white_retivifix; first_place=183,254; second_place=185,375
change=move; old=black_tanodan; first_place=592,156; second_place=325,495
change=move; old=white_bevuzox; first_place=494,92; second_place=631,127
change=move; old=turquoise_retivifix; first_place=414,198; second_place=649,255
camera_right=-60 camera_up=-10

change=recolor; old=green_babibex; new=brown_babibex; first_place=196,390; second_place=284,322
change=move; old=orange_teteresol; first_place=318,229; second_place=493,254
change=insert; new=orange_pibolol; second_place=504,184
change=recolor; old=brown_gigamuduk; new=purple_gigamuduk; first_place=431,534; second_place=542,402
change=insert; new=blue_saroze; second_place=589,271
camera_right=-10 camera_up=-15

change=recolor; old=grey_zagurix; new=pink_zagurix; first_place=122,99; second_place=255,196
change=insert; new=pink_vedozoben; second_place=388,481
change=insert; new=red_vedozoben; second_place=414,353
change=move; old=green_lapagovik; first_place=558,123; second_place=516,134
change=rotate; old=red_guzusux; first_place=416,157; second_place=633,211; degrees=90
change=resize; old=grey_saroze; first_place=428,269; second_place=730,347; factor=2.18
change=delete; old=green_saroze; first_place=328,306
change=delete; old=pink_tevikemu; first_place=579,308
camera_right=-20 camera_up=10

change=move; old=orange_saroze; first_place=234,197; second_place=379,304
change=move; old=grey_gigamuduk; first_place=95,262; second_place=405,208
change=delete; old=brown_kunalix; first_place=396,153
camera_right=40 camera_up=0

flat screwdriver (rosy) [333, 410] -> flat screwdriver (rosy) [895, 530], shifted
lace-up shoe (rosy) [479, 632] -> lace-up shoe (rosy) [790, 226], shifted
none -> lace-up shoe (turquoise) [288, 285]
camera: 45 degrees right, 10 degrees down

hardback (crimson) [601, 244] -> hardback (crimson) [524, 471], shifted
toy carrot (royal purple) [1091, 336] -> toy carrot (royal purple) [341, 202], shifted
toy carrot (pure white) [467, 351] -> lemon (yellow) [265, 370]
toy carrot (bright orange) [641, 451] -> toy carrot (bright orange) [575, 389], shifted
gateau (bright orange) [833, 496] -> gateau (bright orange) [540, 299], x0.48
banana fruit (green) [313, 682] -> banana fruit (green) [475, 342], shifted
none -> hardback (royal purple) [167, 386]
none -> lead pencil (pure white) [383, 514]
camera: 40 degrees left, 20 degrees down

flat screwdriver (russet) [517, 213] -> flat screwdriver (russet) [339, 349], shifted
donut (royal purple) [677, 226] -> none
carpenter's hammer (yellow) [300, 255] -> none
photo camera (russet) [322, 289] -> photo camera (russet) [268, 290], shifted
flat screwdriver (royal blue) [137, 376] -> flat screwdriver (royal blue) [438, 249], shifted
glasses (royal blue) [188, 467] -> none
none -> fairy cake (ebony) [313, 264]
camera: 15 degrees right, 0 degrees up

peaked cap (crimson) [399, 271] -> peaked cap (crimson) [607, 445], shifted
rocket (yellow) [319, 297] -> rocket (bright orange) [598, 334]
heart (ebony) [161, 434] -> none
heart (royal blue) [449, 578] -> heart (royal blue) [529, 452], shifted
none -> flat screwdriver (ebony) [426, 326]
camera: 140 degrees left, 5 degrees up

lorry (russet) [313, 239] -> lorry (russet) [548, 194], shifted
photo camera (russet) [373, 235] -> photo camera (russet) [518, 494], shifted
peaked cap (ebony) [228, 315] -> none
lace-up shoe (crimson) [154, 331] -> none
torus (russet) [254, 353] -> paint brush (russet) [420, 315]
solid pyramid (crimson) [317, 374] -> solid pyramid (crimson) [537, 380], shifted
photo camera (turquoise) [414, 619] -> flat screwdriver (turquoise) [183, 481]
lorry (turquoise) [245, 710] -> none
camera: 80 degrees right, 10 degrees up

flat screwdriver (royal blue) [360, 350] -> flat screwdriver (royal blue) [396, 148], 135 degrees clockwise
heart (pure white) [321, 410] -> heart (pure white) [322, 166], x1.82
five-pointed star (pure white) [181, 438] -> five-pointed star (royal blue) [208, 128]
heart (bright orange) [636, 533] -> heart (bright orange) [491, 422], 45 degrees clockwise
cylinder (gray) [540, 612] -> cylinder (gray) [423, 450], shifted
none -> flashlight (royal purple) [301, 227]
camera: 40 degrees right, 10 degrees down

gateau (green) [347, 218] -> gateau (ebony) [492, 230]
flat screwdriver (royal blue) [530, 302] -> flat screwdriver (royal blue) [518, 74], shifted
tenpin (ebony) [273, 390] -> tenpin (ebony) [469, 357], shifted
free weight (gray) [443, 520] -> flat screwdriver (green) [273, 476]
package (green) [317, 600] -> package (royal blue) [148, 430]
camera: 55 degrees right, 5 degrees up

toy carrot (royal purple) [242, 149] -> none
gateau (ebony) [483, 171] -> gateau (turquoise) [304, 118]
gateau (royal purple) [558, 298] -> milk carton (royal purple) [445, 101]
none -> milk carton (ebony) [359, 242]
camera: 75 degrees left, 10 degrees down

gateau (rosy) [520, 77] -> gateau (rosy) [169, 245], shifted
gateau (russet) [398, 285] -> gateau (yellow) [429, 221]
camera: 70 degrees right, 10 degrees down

▶ [What the task requires]
Bring together all lines in the records where the word "degrees" is found.

▶ [Response below]
change=rotate; old=red_guzusux; first_place=416,157; second_place=633,211; degrees=90
camera: 45 degrees right, 10 degrees down
camera: 40 degrees left, 20 degrees down
camera: 15 degrees right, 0 degrees up
camera: 140 degrees left, 5 degrees up
camera: 80 degrees right, 10 degrees up
flat screwdriver (royal blue) [360, 350] -> flat screwdriver (royal blue) [396, 148], 135 degrees clockwise
heart (bright orange) [636, 533] -> heart (bright orange) [491, 422], 45 degrees clockwise
camera: 40 degrees right, 10 degrees down
camera: 55 degrees right, 5 degrees up
camera: 75 degrees left, 10 degrees down
camera: 70 degrees right, 10 degrees down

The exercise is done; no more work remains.